DATA PROVIDED:
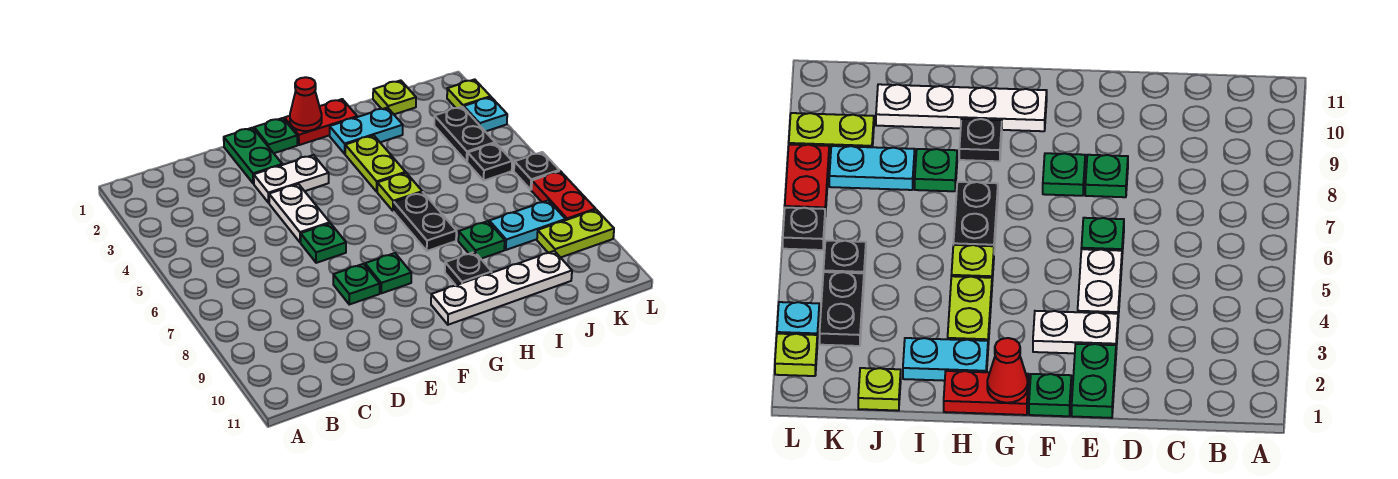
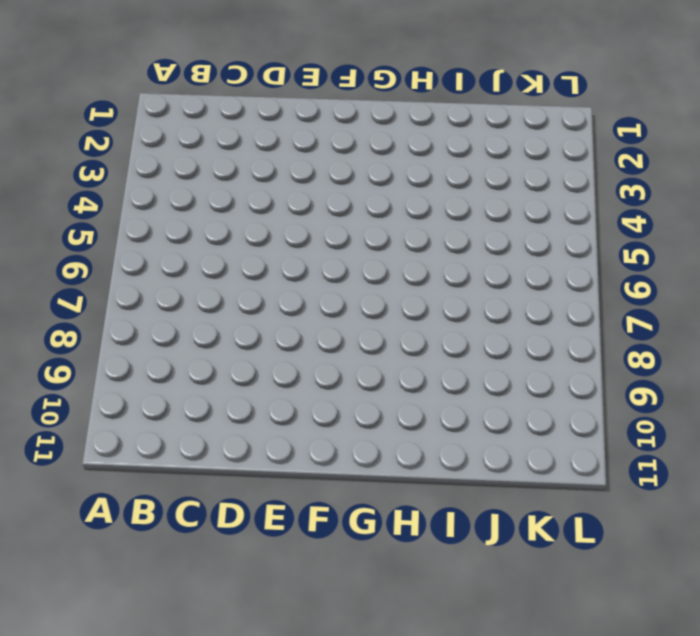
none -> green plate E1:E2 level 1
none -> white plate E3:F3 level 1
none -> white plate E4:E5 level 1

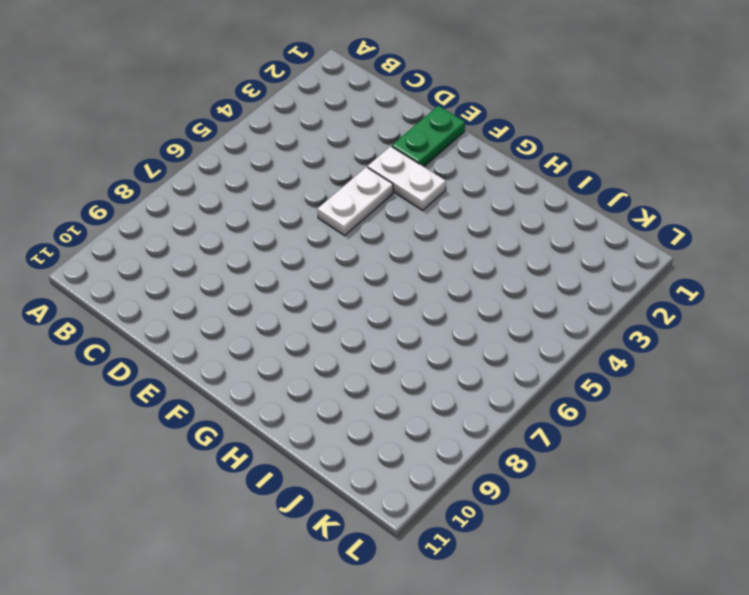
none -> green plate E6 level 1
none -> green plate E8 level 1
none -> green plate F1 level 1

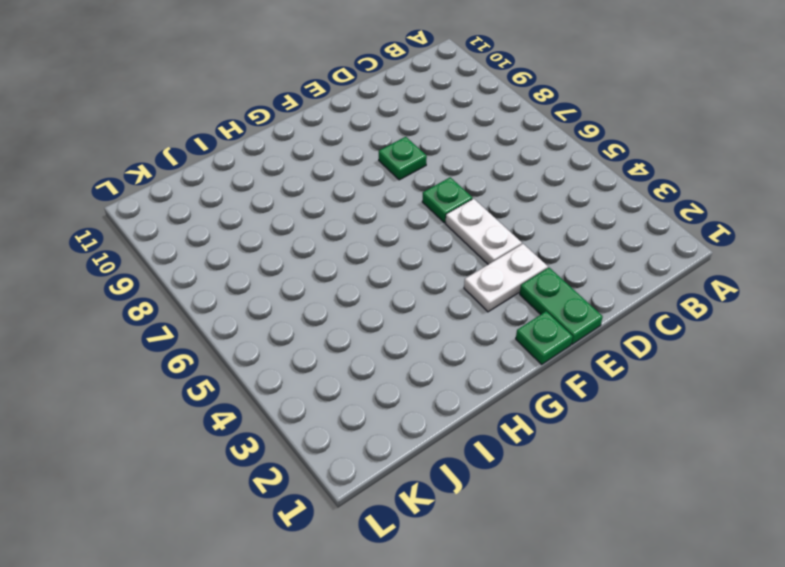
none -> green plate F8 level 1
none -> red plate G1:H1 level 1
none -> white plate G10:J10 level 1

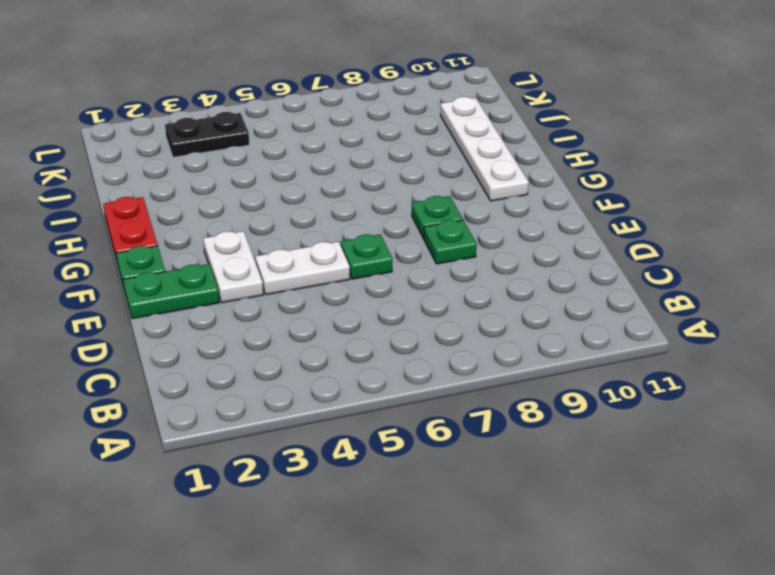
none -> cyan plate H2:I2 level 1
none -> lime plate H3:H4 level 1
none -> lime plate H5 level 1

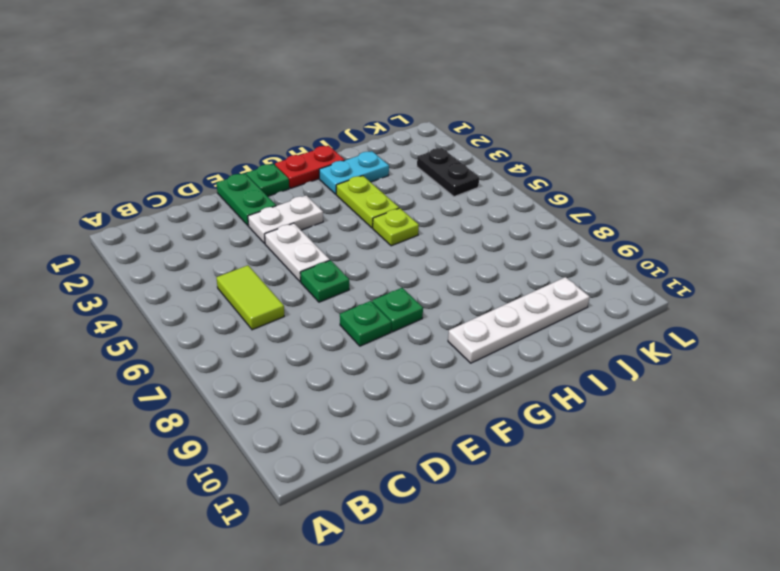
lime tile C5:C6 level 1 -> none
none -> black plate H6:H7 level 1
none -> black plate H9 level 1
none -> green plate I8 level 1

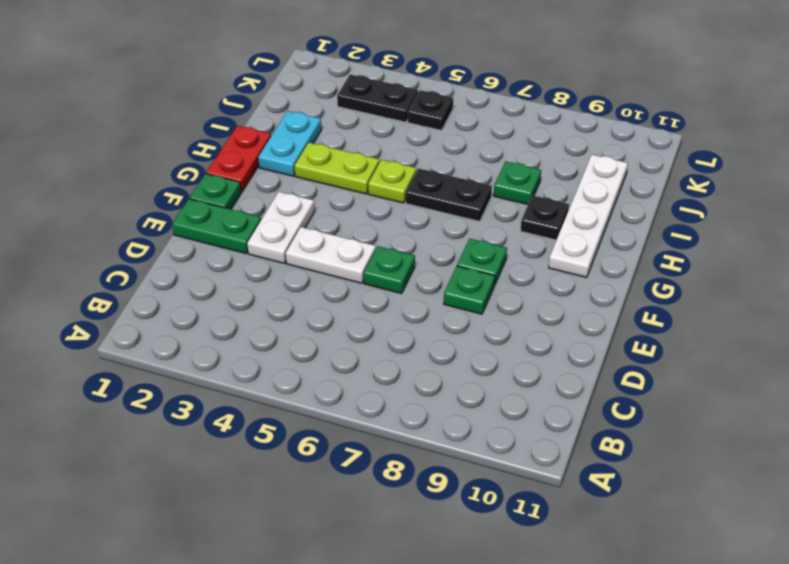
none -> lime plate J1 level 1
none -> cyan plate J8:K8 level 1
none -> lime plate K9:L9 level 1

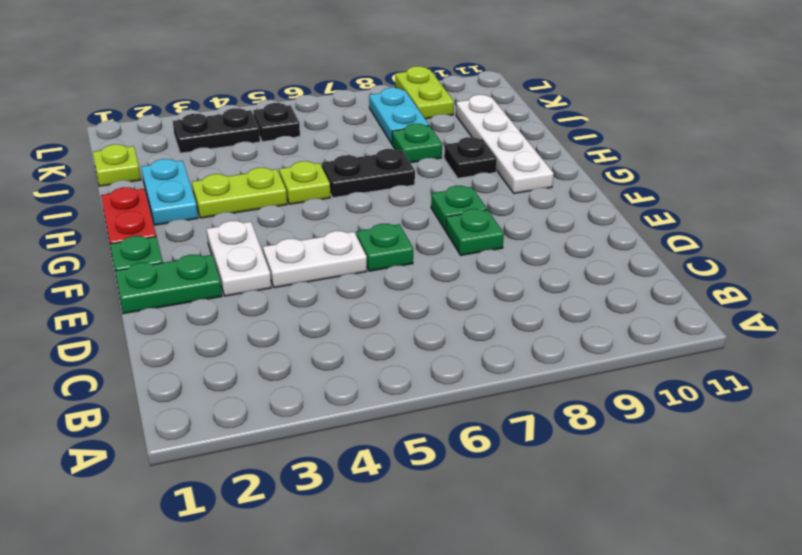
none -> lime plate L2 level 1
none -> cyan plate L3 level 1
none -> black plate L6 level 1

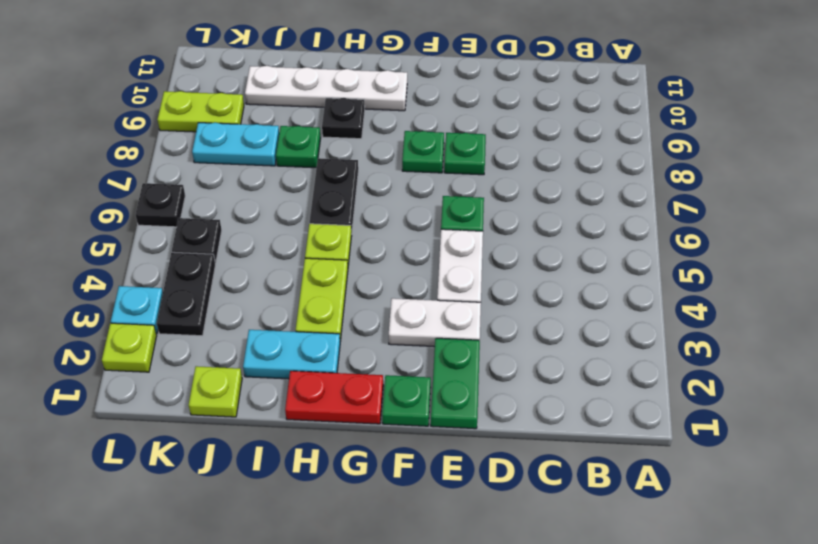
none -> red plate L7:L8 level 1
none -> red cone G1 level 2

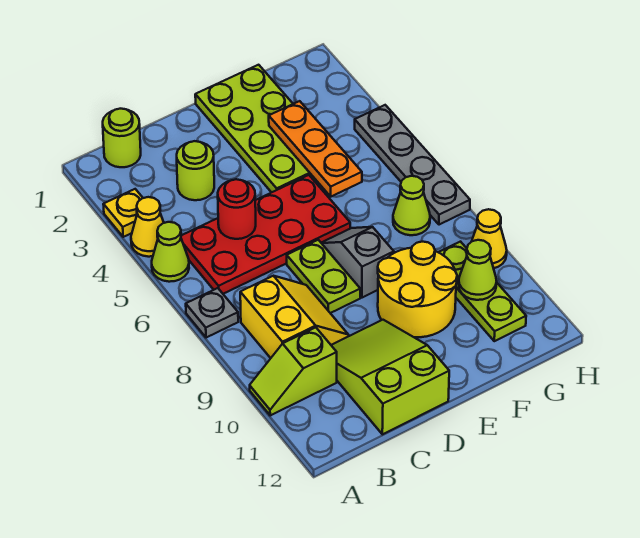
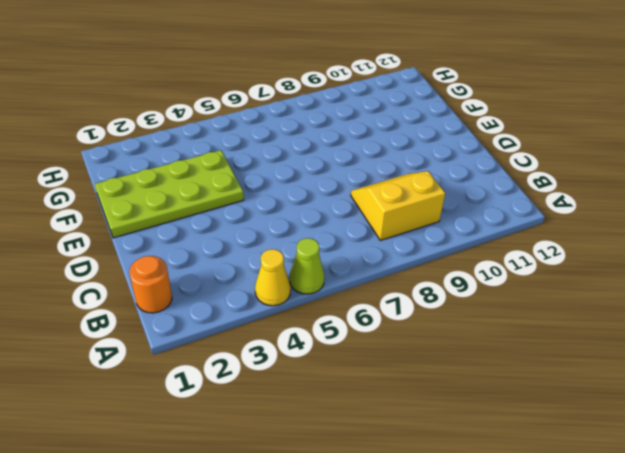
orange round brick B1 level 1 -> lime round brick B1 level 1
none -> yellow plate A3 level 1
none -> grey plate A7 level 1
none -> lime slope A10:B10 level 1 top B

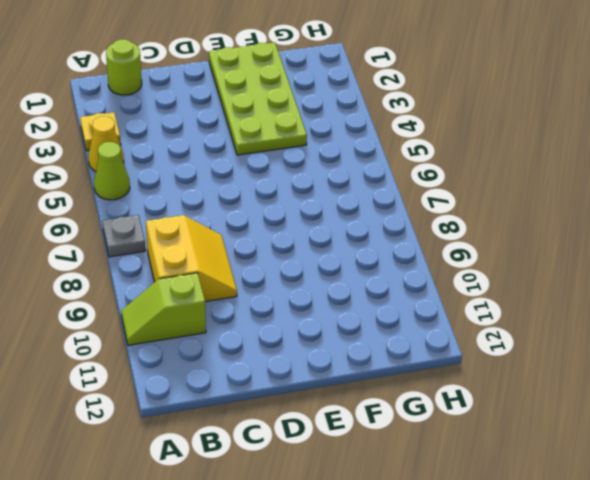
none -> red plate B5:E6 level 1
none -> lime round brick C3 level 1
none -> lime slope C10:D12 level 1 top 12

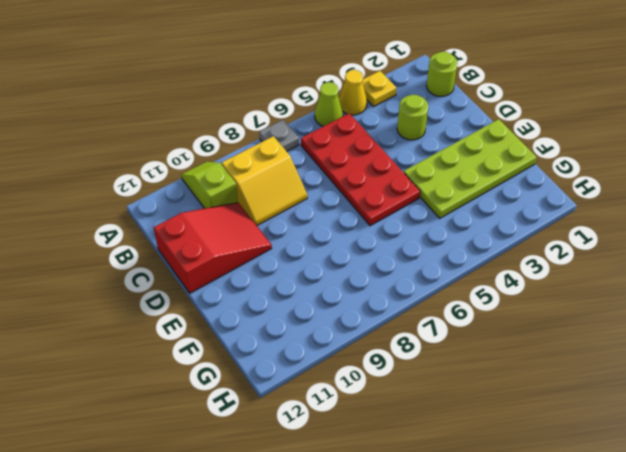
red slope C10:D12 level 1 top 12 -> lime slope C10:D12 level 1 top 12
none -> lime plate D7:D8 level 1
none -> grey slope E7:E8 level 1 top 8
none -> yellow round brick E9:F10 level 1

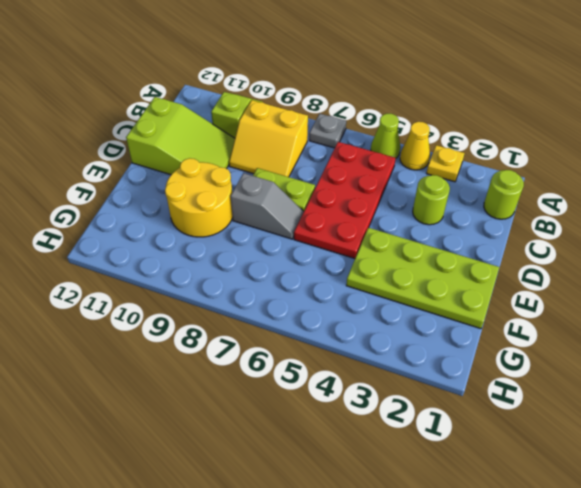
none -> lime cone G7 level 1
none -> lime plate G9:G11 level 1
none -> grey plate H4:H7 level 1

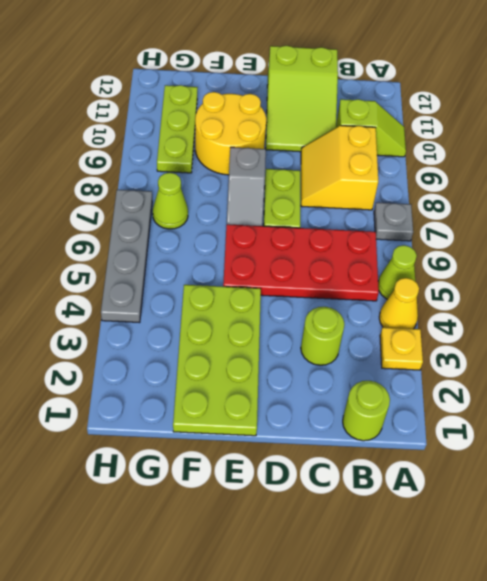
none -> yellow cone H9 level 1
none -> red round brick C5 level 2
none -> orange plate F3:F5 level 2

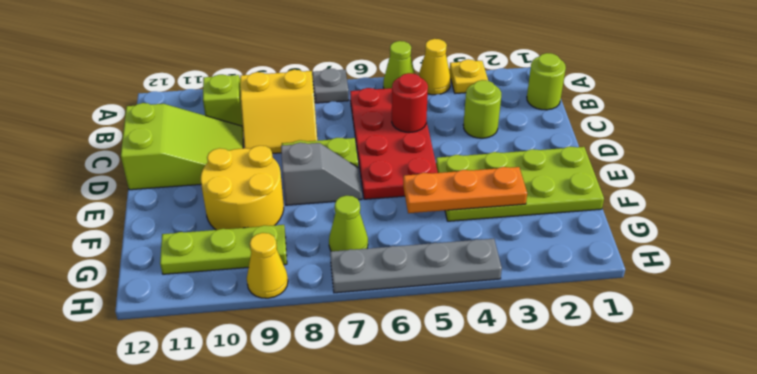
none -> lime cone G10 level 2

ACTION ITEM: Exactly as written, give again every line from the one containing "none -> lime slope C10:D12 level 1 top 12" through the last line of the material, both included, with the pictures left out.

YOUR SOLUTION:
none -> lime slope C10:D12 level 1 top 12

red slope C10:D12 level 1 top 12 -> lime slope C10:D12 level 1 top 12
none -> lime plate D7:D8 level 1
none -> grey slope E7:E8 level 1 top 8
none -> yellow round brick E9:F10 level 1

none -> lime cone G7 level 1
none -> lime plate G9:G11 level 1
none -> grey plate H4:H7 level 1

none -> yellow cone H9 level 1
none -> red round brick C5 level 2
none -> orange plate F3:F5 level 2

none -> lime cone G10 level 2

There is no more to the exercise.